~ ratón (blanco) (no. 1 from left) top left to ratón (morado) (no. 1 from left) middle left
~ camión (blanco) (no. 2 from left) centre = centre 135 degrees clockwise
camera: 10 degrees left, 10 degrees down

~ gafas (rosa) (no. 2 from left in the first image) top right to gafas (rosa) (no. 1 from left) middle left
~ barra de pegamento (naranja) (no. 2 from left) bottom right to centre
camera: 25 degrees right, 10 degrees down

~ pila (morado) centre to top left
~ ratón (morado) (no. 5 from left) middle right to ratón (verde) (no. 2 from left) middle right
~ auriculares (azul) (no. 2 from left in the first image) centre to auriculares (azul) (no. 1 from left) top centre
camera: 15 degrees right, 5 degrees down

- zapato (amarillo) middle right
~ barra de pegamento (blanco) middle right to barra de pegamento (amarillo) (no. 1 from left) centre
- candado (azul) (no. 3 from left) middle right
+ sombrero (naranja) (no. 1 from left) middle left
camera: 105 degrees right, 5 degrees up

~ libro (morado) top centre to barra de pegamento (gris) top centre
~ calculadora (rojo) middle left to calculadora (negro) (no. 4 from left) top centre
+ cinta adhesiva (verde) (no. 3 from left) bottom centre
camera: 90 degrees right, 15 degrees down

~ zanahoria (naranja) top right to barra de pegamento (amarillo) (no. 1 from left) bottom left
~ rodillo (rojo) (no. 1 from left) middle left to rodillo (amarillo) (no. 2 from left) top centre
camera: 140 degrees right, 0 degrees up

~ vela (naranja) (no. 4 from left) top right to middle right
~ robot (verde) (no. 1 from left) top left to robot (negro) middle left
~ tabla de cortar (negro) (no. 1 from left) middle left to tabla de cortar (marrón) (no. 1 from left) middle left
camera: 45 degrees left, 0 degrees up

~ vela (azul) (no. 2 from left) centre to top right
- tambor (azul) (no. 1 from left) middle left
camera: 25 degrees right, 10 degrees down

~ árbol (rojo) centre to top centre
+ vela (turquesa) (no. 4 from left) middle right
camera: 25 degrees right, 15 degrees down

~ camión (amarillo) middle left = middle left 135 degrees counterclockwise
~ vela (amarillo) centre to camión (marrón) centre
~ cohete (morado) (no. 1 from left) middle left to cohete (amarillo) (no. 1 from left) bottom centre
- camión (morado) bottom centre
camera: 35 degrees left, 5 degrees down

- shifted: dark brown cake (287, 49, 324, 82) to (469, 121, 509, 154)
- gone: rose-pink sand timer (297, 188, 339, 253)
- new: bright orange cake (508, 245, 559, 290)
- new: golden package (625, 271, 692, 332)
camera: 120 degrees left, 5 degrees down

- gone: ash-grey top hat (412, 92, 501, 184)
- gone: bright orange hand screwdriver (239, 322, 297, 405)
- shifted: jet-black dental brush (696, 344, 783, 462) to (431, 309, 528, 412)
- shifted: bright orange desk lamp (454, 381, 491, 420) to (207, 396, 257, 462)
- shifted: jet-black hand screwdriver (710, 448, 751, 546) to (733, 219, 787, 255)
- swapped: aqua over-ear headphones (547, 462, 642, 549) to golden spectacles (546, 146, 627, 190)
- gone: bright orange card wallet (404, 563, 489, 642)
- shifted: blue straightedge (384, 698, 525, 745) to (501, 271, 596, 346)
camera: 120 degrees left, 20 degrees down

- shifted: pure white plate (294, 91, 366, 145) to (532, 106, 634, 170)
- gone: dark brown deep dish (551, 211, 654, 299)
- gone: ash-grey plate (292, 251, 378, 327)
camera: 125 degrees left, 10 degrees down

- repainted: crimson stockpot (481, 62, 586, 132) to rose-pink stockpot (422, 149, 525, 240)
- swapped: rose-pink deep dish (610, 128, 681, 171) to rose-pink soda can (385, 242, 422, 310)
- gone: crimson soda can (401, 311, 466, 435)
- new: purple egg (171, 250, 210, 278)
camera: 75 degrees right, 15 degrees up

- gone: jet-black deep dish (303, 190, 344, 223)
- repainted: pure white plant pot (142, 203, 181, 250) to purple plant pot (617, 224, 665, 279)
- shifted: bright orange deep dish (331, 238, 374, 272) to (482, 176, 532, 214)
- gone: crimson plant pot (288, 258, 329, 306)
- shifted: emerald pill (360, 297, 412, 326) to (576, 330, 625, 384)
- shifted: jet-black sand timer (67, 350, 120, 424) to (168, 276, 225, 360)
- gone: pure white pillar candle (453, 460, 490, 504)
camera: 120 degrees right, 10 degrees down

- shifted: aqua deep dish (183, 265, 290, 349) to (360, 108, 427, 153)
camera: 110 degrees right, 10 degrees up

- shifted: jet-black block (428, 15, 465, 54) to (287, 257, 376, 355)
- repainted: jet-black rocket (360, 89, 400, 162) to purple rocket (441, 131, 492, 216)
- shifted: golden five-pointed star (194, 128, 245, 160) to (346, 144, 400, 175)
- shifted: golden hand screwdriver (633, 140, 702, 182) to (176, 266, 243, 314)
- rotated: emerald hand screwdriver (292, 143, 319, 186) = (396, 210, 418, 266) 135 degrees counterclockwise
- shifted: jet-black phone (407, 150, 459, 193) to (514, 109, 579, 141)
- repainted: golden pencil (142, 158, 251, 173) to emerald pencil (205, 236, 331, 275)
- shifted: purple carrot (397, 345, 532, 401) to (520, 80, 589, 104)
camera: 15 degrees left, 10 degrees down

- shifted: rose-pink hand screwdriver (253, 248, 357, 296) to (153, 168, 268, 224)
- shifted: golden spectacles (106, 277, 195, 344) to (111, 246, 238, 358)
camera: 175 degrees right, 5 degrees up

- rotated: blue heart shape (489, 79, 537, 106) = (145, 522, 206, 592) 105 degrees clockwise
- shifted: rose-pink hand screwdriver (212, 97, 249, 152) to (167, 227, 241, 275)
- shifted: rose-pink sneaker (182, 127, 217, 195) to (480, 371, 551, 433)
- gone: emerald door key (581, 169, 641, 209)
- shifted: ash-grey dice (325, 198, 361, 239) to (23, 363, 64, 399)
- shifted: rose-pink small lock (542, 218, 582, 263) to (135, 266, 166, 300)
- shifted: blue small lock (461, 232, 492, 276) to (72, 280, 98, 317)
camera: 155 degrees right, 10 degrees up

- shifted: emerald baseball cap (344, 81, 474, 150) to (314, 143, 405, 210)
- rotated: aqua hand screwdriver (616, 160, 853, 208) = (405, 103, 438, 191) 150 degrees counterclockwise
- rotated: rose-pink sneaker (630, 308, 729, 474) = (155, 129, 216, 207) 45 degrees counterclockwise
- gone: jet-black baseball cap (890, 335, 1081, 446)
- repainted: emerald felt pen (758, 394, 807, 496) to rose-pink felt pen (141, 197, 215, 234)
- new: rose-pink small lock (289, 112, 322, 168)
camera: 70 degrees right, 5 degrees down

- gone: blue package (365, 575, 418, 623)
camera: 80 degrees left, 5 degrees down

^^^^^^^^^^^^^^^^

_Work task_
From the line holding "- gone: bright orange card" to the line holding "- new: purple egg (171, 250, 210, 278)", inclusive, restate each line above exactly as written.

_Response_
- gone: bright orange card wallet (404, 563, 489, 642)
- shifted: blue straightedge (384, 698, 525, 745) to (501, 271, 596, 346)
camera: 120 degrees left, 20 degrees down

- shifted: pure white plate (294, 91, 366, 145) to (532, 106, 634, 170)
- gone: dark brown deep dish (551, 211, 654, 299)
- gone: ash-grey plate (292, 251, 378, 327)
camera: 125 degrees left, 10 degrees down

- repainted: crimson stockpot (481, 62, 586, 132) to rose-pink stockpot (422, 149, 525, 240)
- swapped: rose-pink deep dish (610, 128, 681, 171) to rose-pink soda can (385, 242, 422, 310)
- gone: crimson soda can (401, 311, 466, 435)
- new: purple egg (171, 250, 210, 278)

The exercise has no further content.